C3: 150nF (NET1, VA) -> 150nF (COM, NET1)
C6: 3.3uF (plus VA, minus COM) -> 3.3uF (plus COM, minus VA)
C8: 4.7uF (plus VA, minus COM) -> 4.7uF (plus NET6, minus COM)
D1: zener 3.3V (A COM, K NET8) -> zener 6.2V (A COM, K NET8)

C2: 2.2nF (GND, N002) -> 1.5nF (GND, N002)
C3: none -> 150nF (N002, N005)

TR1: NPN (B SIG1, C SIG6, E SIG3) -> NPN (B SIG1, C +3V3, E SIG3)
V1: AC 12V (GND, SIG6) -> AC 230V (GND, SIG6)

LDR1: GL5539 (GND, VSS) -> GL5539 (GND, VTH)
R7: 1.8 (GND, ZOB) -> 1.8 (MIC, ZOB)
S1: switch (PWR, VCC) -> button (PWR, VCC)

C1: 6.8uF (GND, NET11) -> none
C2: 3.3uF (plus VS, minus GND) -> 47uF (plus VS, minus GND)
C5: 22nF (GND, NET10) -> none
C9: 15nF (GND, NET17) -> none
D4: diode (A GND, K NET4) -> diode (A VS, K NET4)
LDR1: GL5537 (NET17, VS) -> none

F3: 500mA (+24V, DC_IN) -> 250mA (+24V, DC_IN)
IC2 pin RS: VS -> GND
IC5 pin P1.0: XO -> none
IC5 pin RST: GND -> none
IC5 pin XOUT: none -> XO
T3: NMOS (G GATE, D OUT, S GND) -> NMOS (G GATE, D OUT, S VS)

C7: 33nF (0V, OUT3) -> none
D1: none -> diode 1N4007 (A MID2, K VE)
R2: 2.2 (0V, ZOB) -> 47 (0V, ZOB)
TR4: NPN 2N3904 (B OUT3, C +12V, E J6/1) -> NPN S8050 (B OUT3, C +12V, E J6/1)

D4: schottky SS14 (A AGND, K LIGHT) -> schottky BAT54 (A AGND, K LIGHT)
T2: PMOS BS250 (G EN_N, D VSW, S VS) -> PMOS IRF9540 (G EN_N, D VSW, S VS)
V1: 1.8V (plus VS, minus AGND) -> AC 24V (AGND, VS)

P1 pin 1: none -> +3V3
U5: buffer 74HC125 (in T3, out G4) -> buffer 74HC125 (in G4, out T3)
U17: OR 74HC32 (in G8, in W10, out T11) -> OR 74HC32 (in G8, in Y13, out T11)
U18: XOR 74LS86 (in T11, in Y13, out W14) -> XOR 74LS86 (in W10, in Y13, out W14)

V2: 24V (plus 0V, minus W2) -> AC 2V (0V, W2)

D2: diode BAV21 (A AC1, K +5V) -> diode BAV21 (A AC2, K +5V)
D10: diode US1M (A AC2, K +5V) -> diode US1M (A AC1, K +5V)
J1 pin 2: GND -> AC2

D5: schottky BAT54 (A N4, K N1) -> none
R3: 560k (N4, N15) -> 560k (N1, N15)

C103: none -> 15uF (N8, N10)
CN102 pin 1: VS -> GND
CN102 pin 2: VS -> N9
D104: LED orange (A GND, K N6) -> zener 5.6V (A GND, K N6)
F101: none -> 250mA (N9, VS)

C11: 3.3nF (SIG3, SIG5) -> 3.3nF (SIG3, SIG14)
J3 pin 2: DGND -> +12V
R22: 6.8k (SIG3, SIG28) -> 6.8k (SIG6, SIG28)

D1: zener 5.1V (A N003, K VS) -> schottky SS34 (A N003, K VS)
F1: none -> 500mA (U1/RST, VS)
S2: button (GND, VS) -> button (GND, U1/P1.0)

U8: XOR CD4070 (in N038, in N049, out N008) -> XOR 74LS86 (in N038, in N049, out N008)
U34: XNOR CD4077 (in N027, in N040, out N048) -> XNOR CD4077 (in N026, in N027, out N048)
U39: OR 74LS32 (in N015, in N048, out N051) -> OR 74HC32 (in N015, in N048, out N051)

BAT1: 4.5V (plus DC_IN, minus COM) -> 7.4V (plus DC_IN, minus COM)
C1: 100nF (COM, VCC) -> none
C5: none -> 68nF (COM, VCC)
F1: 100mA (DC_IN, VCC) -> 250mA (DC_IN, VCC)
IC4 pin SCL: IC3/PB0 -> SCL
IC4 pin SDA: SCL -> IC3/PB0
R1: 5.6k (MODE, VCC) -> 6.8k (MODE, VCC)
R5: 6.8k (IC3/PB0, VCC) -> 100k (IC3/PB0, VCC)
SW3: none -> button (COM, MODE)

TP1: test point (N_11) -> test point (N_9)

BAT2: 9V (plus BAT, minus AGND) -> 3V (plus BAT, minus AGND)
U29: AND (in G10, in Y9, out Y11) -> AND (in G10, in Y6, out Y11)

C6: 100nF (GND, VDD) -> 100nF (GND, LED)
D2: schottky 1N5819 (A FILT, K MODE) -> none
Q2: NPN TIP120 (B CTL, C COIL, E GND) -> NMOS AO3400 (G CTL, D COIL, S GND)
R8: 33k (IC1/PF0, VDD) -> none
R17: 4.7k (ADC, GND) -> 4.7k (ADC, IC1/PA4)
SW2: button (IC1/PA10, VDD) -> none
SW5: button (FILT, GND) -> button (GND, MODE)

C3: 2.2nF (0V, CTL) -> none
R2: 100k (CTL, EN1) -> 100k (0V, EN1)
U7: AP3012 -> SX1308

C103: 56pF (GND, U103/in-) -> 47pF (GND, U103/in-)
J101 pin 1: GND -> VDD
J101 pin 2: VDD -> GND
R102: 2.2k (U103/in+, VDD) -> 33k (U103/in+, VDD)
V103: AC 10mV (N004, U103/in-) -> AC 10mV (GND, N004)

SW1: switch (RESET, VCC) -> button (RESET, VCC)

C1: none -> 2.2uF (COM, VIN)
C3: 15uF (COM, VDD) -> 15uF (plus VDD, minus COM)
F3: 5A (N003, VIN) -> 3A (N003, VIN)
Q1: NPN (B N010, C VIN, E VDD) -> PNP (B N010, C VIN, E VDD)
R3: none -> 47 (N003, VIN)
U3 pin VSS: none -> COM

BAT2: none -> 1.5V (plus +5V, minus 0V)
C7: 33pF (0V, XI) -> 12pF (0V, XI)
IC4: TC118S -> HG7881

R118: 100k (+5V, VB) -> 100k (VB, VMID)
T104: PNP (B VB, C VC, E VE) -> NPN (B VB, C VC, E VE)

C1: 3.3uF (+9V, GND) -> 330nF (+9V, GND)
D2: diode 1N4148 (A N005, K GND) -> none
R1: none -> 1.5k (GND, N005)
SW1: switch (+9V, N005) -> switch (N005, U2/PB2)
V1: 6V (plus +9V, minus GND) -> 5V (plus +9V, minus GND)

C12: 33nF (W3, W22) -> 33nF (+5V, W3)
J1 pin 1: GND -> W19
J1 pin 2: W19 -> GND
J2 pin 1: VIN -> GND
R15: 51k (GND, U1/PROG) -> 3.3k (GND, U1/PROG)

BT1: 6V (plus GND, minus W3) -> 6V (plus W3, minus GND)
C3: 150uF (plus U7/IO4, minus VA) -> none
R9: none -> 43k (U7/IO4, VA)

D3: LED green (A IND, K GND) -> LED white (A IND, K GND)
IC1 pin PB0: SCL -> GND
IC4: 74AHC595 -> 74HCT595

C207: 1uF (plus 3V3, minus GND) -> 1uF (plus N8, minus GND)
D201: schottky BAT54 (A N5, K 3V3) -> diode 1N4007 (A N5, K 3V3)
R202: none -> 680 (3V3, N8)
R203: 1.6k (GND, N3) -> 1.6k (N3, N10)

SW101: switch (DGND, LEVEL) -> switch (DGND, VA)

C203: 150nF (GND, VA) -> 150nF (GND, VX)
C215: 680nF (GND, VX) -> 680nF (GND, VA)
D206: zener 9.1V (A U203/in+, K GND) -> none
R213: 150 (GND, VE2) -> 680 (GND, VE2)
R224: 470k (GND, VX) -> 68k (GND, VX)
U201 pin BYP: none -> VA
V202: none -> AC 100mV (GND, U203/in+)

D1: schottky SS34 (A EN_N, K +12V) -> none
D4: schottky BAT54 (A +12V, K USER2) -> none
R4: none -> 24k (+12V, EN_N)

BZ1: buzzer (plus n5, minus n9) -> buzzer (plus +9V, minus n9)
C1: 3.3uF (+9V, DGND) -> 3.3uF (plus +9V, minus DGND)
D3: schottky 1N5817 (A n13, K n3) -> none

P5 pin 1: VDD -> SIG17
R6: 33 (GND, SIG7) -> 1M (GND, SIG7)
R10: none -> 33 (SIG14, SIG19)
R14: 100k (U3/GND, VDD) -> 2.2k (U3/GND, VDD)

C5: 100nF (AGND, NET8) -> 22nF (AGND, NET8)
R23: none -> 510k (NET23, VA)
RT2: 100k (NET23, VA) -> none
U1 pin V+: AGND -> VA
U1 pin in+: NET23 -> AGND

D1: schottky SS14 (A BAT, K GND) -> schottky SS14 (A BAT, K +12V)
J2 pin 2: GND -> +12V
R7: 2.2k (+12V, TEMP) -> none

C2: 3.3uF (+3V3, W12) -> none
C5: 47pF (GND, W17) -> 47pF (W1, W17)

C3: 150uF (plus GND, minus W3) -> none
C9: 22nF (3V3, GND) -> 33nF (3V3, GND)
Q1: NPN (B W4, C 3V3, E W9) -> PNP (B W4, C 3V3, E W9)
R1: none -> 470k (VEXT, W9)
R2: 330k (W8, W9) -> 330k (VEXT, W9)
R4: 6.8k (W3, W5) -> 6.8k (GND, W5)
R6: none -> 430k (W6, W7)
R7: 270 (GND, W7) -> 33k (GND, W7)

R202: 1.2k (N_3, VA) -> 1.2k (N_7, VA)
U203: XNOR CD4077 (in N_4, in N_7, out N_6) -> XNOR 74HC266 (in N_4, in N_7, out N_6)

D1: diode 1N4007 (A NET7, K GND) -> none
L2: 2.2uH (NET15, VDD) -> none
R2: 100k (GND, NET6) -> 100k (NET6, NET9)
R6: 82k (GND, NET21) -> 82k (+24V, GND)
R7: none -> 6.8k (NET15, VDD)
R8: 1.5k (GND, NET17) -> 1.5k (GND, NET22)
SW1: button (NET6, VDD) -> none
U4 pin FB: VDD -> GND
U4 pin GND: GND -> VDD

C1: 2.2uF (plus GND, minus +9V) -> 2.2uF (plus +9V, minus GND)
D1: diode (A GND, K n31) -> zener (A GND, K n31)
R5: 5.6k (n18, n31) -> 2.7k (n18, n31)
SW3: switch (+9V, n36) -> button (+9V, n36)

_ _ _ _ _ _ _

Problem to work on:
Copy the lines of the entries above that mention "DGND".

Written reply:
J3 pin 2: DGND -> +12V
SW101: switch (DGND, LEVEL) -> switch (DGND, VA)
C1: 3.3uF (+9V, DGND) -> 3.3uF (plus +9V, minus DGND)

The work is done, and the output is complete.